**TASK ITEM:** Repeat the listing exactly. Do not carry over any pictures.

**GIVEN RECORDS:**
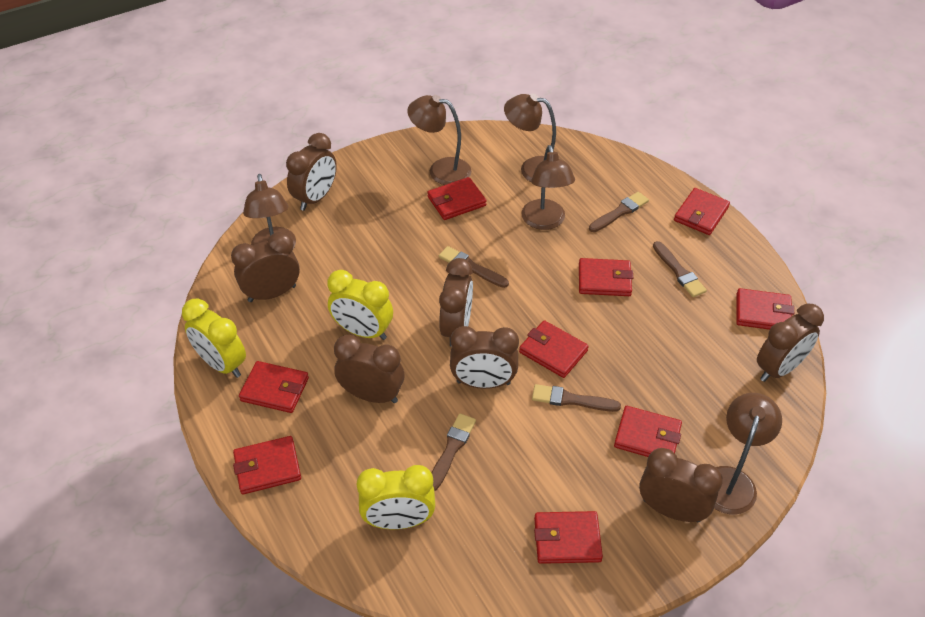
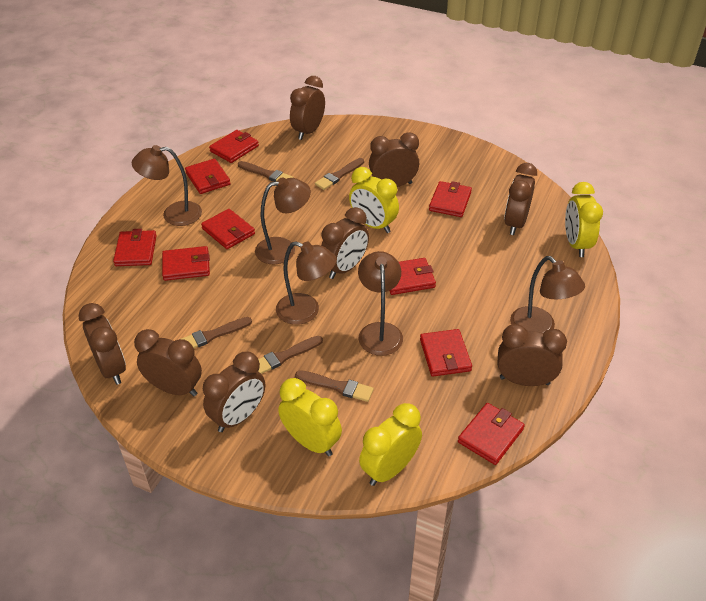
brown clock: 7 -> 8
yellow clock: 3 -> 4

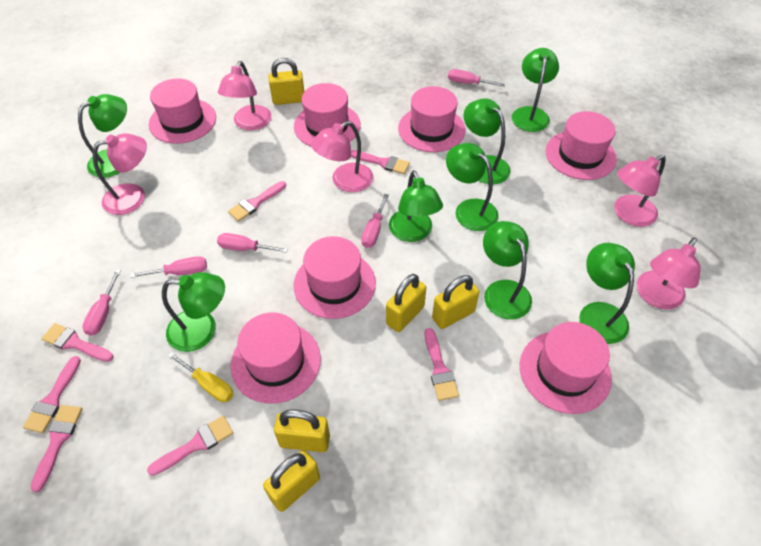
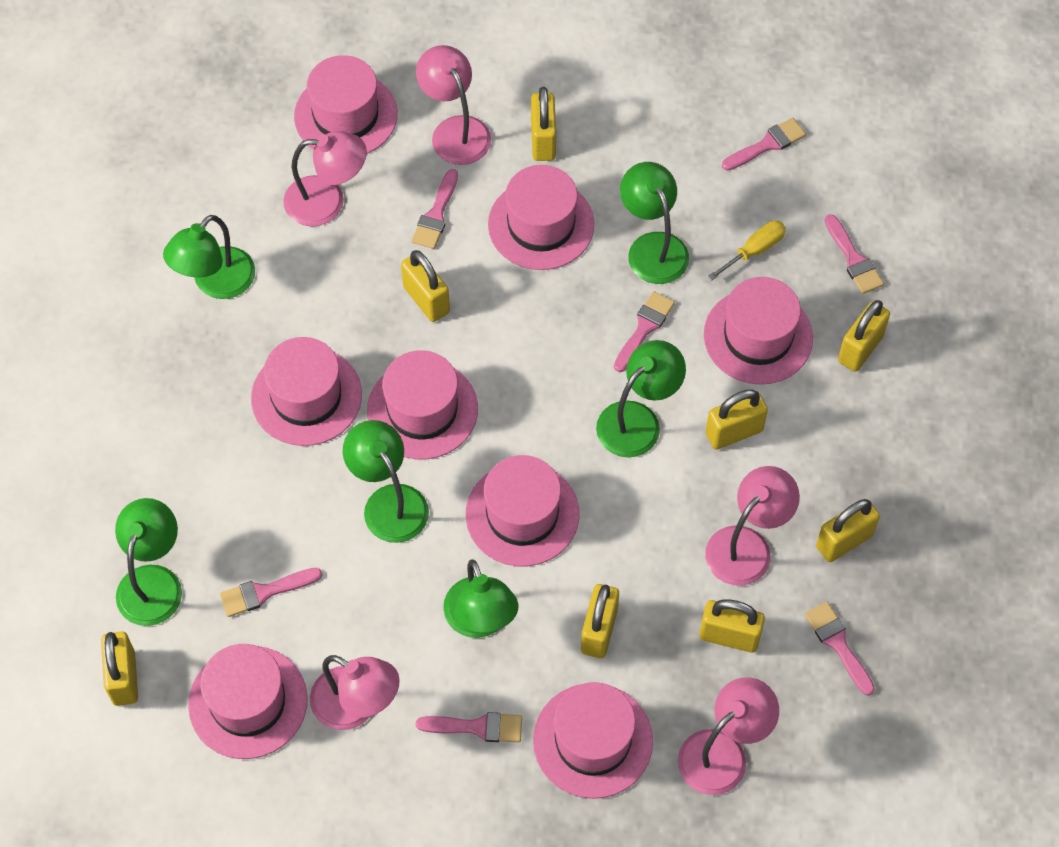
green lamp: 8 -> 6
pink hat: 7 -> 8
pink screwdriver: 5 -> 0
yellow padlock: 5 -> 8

**OUTPUT OF THE EXERCISE:**
brown clock: 7 -> 8
yellow clock: 3 -> 4

green lamp: 8 -> 6
pink hat: 7 -> 8
pink screwdriver: 5 -> 0
yellow padlock: 5 -> 8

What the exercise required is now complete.